◆ TRY IT
Find every line in the records below that contains the word "star", and copy each such line.

◆ Image sets with object changes
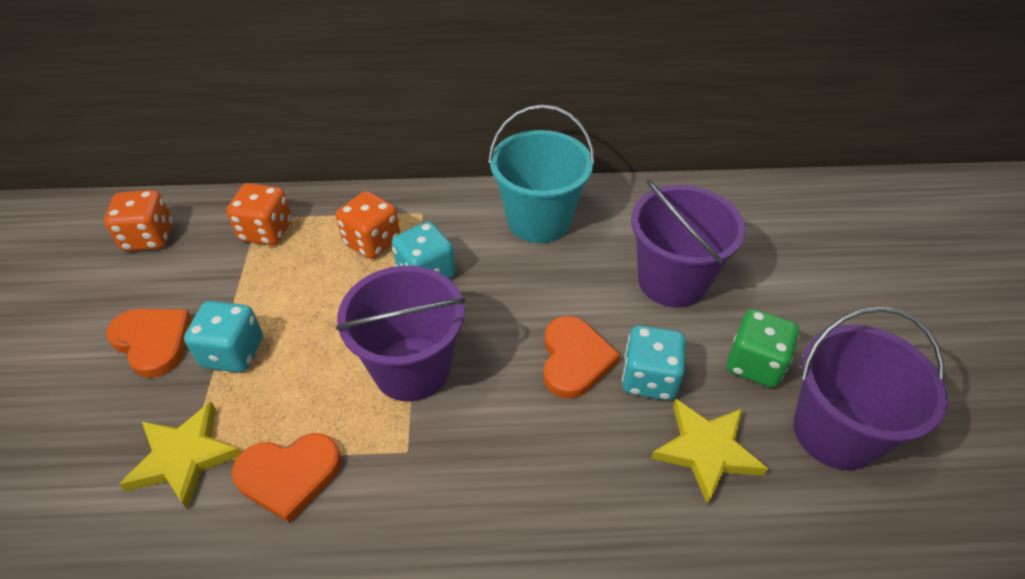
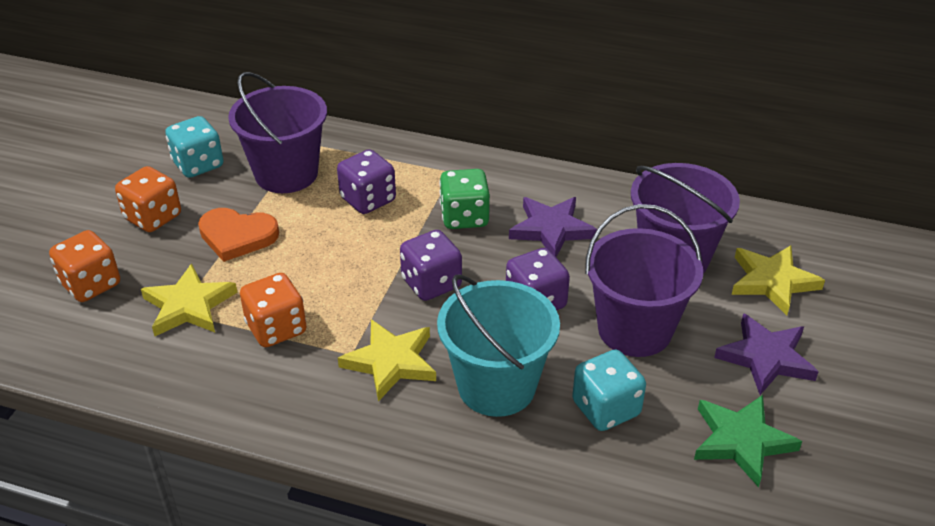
green star: 0 -> 1
orange heart: 3 -> 1
purple dice: 0 -> 3
purple star: 0 -> 2
turquoise dice: 3 -> 2
yellow star: 2 -> 3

◆ TASK RESULT
green star: 0 -> 1
purple star: 0 -> 2
yellow star: 2 -> 3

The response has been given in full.